**Stored records**
####################

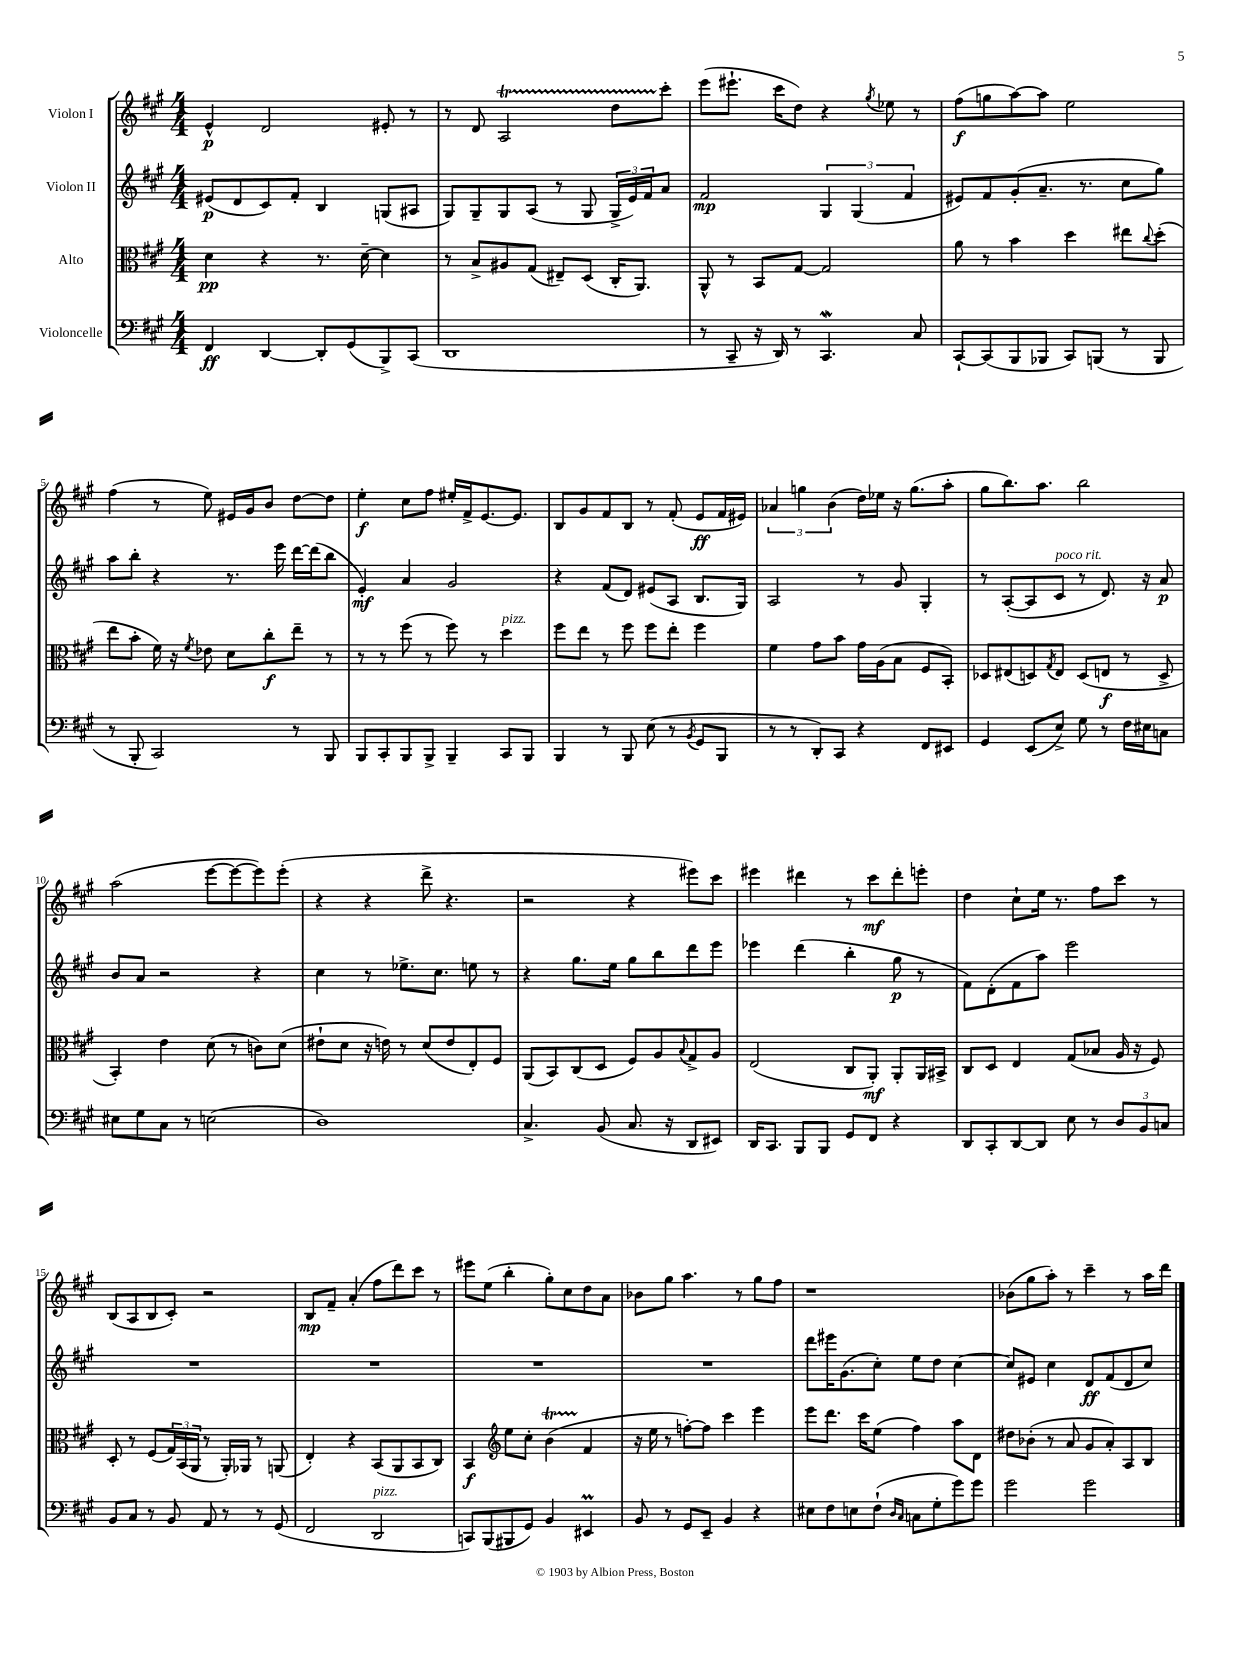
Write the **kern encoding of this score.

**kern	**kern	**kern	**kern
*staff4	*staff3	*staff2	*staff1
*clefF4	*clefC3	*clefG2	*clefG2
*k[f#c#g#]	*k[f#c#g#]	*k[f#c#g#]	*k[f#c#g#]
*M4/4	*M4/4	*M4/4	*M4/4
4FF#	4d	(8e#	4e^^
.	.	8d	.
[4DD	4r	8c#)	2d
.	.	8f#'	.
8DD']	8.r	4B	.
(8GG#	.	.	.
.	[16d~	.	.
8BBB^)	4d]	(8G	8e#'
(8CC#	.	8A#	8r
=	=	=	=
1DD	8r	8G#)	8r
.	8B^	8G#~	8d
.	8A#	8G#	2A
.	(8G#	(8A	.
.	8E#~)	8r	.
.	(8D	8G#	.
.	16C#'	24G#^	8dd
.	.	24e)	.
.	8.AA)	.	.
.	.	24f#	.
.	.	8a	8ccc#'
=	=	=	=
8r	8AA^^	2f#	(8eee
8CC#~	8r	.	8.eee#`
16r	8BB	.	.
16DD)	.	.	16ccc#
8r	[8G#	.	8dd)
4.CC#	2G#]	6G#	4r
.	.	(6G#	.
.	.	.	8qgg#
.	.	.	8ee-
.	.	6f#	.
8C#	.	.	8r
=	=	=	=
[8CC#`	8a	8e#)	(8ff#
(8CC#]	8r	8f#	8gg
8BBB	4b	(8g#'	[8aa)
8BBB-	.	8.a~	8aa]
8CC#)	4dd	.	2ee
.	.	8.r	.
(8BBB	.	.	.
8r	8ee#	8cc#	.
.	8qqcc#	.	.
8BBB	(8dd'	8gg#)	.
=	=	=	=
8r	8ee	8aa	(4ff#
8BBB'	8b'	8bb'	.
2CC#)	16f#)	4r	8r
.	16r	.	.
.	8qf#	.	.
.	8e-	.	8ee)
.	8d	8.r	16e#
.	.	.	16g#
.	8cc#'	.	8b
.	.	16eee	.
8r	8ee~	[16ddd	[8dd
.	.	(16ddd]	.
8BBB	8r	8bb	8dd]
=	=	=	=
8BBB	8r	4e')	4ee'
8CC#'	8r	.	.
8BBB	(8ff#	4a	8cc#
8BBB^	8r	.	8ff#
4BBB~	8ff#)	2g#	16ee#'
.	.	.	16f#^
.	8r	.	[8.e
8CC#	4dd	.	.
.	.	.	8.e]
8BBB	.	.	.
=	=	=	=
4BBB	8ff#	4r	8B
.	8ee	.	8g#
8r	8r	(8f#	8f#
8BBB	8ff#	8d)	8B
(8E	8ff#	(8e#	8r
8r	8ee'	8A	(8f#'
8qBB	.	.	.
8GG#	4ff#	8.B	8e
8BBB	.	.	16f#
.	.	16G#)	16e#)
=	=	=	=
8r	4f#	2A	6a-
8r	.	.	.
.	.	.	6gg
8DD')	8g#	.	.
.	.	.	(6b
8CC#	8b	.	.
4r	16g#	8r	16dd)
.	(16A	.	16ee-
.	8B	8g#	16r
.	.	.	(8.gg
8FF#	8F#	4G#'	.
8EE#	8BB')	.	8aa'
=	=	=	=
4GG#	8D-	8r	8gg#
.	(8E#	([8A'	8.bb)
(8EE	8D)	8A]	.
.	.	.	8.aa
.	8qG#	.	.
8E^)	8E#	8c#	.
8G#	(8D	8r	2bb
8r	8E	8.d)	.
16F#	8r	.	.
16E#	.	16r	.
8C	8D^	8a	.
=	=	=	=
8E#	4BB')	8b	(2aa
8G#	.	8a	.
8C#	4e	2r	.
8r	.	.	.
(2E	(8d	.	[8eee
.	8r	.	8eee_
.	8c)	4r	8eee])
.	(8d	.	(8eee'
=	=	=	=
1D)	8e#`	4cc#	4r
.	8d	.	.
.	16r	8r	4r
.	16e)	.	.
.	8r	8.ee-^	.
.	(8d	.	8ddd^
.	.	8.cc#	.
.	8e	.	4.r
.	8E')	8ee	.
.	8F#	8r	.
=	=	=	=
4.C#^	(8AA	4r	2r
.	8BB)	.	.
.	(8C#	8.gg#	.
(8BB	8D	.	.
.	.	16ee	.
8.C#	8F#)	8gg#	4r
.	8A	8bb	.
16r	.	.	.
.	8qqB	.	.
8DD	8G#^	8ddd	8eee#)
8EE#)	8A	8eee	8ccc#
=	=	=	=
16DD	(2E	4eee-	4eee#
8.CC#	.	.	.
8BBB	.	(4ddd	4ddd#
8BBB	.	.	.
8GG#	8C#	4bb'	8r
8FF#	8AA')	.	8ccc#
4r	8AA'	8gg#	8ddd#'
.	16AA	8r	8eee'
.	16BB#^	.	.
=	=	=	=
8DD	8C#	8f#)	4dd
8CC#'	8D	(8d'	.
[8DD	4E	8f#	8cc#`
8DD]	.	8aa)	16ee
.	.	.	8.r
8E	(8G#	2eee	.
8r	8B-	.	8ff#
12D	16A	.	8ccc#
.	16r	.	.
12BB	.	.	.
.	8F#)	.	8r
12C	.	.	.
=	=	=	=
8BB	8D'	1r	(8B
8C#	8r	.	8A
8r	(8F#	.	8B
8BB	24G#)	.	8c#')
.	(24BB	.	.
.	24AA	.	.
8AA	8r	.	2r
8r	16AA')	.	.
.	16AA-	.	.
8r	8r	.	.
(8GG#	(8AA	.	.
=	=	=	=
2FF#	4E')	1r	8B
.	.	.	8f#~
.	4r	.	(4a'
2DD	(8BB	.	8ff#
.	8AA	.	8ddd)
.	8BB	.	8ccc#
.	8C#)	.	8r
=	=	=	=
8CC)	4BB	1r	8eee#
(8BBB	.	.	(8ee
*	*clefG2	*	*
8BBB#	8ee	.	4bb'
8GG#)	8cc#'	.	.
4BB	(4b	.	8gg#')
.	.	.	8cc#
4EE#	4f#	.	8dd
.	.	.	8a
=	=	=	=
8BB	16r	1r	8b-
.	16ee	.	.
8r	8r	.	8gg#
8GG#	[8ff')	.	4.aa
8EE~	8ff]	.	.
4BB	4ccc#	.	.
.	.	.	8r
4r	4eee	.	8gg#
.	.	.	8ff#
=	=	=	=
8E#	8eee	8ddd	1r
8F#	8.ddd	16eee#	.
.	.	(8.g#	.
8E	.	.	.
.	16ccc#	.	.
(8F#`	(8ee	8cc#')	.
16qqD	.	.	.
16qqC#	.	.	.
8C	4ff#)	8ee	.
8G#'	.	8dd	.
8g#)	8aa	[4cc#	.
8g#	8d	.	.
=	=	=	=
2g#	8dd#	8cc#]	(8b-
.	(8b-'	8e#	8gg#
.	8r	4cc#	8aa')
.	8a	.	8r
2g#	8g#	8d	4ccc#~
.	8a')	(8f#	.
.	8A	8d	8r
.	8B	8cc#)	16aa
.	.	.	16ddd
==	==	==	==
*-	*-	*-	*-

####################

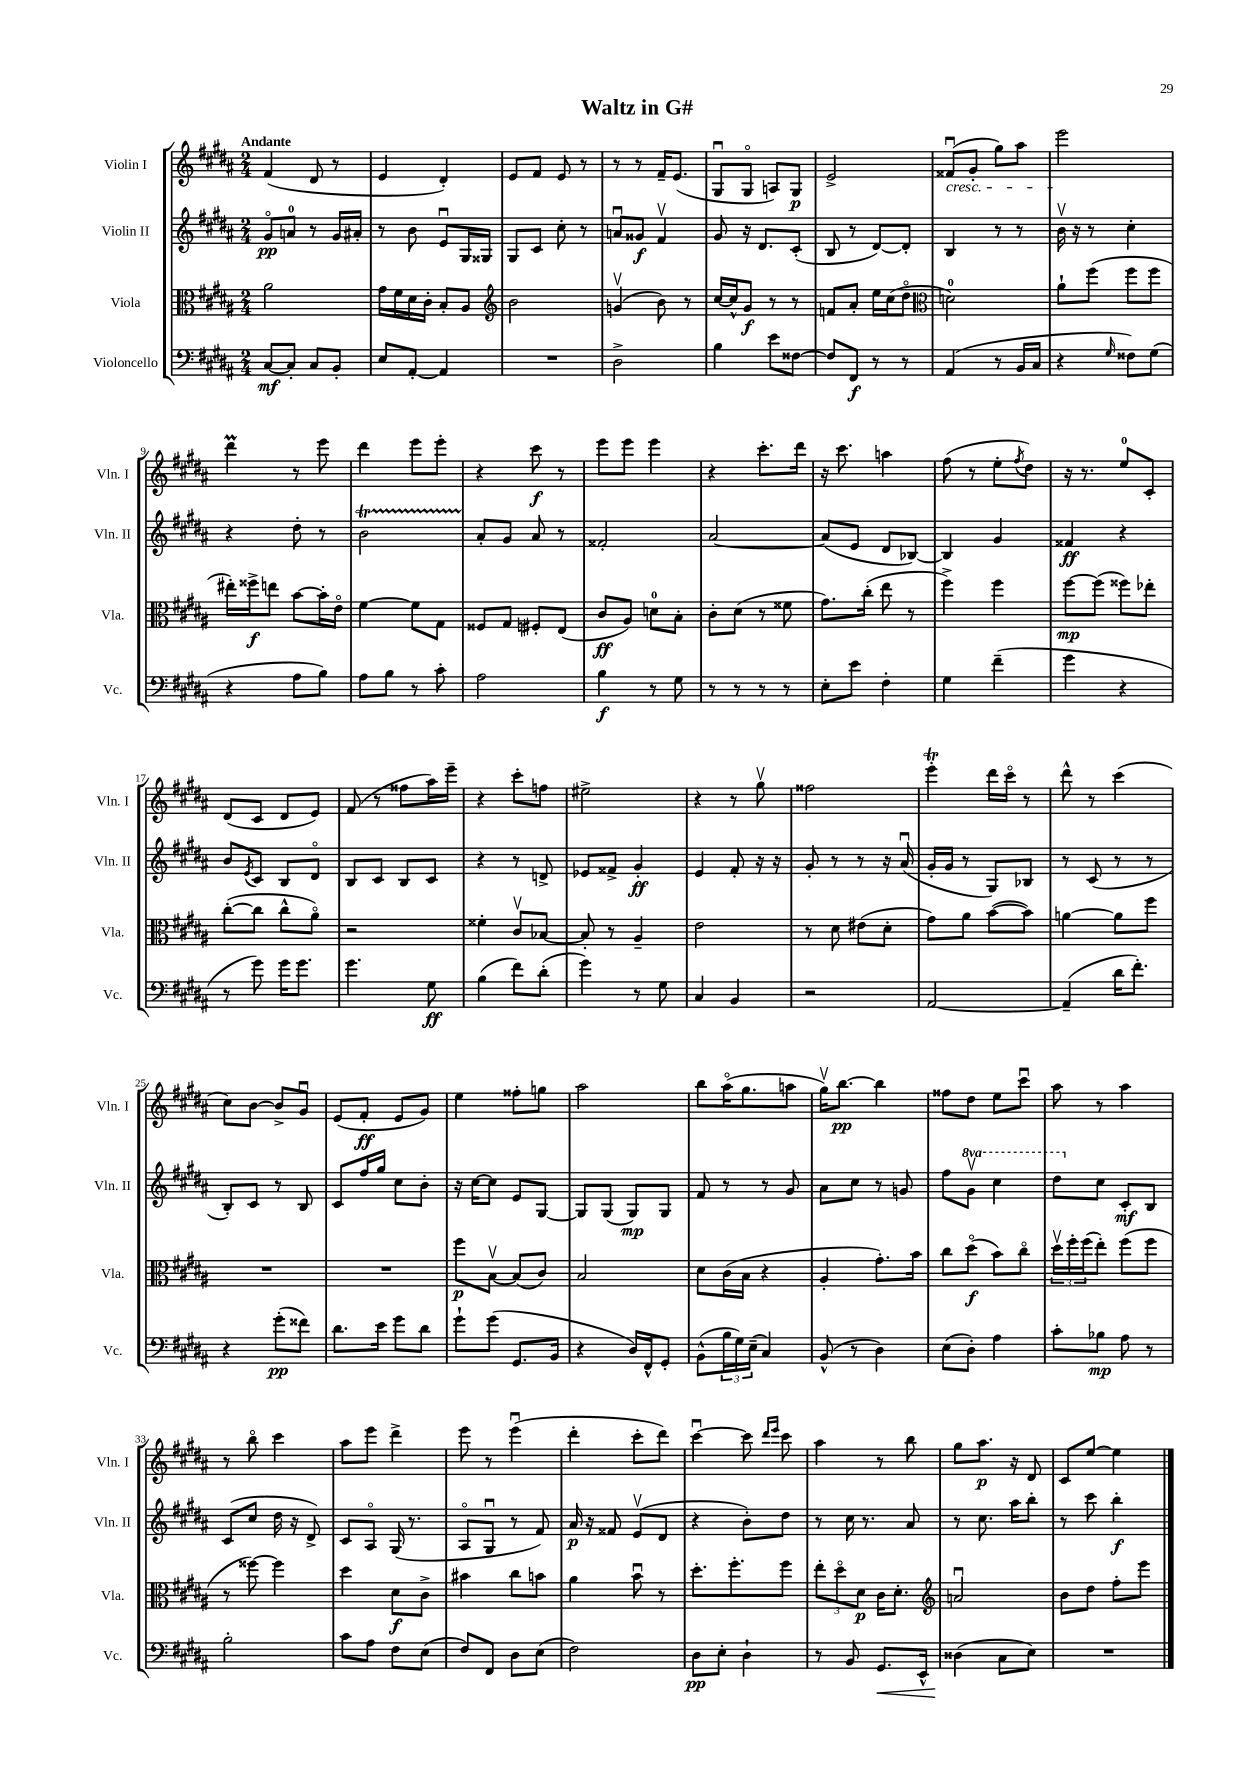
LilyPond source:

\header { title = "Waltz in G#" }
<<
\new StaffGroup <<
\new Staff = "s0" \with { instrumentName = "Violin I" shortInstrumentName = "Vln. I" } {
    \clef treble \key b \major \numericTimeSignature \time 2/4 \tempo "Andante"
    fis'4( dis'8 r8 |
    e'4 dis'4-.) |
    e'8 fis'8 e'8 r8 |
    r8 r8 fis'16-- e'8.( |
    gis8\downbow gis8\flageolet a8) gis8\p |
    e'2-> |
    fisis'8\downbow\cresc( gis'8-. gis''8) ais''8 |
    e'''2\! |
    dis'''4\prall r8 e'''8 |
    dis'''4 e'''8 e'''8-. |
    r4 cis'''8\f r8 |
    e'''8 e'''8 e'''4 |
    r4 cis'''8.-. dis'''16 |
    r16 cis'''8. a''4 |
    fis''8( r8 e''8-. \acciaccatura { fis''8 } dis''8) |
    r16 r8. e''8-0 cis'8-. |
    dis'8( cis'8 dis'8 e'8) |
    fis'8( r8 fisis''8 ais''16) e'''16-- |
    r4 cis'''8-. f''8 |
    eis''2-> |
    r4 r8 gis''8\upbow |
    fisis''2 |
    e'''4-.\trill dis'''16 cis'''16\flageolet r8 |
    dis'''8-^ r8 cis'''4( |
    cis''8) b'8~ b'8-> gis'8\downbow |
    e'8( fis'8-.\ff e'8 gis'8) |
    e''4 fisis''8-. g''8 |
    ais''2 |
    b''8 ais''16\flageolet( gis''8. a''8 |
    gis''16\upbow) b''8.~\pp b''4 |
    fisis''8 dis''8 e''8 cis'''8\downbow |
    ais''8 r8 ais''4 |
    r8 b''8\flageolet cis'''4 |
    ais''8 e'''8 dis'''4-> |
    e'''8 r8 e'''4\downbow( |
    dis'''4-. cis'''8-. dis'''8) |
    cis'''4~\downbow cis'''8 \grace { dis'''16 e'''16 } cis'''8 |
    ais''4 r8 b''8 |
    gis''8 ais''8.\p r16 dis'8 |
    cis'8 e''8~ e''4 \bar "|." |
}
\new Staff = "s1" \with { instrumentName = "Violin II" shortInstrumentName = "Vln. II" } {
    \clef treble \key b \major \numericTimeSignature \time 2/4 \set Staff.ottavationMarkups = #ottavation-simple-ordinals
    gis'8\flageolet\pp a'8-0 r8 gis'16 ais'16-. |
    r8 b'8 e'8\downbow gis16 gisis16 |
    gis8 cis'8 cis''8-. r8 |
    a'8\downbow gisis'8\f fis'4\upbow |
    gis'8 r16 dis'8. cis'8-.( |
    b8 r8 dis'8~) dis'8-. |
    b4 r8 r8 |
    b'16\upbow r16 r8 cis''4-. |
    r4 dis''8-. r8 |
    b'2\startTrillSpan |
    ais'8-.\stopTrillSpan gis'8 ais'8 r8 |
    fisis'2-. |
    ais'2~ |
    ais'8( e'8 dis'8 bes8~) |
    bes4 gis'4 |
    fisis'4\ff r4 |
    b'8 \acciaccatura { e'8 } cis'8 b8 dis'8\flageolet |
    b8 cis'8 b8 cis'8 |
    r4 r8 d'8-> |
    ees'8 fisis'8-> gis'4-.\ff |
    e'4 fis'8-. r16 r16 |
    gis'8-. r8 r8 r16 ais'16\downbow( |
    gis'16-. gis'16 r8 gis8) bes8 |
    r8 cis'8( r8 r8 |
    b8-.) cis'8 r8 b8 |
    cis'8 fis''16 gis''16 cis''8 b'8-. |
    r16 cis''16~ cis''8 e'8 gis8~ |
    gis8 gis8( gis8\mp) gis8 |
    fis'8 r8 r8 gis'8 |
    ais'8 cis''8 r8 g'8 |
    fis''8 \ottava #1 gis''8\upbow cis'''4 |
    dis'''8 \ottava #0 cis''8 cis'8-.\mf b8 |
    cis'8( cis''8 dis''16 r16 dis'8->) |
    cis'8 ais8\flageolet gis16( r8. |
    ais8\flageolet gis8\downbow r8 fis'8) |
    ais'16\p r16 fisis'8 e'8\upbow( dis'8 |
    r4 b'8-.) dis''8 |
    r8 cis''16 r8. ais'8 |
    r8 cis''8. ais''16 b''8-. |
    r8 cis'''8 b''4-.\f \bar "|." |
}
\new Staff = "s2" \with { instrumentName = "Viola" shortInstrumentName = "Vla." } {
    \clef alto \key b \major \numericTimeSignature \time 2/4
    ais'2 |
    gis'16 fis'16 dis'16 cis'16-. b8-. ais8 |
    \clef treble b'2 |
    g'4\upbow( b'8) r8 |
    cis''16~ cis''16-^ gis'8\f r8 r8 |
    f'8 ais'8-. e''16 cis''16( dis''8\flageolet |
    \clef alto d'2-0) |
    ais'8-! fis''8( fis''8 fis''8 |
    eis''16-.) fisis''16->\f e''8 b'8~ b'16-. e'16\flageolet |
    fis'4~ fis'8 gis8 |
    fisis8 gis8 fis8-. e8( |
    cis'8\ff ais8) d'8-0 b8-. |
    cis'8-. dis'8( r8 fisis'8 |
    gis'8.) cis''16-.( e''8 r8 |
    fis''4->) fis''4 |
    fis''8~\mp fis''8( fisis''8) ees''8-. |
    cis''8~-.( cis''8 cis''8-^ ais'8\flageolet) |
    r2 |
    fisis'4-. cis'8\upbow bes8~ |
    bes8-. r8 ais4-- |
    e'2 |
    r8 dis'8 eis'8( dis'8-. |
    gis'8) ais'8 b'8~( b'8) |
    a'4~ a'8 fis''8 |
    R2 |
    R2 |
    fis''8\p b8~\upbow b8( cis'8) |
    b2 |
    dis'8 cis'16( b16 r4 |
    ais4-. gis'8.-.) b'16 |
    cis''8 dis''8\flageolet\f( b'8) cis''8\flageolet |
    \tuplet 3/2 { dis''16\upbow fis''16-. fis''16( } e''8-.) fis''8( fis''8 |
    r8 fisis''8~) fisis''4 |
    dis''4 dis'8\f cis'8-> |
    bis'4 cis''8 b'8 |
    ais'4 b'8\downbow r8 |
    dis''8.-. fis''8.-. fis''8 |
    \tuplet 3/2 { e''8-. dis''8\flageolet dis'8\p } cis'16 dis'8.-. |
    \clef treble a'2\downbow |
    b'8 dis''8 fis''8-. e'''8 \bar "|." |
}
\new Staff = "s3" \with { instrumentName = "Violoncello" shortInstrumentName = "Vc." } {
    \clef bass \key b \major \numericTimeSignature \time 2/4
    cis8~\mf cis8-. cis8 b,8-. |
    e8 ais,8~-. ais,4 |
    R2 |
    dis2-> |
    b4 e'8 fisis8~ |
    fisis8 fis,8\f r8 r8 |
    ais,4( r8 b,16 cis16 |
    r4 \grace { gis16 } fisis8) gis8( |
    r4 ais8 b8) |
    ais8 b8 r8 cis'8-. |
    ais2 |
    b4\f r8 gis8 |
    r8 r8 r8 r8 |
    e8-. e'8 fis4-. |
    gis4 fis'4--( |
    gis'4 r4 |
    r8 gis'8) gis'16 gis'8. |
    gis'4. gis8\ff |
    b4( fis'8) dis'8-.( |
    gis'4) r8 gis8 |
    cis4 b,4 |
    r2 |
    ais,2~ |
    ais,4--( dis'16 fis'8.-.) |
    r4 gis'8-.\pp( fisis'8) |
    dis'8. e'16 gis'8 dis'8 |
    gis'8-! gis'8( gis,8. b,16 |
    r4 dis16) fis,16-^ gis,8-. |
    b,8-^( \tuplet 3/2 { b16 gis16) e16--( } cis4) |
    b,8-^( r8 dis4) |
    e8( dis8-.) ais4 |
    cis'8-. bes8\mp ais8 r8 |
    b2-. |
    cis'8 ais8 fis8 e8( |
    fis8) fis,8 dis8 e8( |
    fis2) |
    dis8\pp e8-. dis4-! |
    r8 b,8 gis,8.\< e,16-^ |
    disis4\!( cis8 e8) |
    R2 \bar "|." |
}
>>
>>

####################

Pull out every line above that contains the string "with" and copy each one. Case counts.

\new Staff = "s0" \with { instrumentName = "Violin I" shortInstrumentName = "Vln. I" } {
\new Staff = "s1" \with { instrumentName = "Violin II" shortInstrumentName = "Vln. II" } {
\new Staff = "s2" \with { instrumentName = "Viola" shortInstrumentName = "Vla." } {
\new Staff = "s3" \with { instrumentName = "Violoncello" shortInstrumentName = "Vc." } {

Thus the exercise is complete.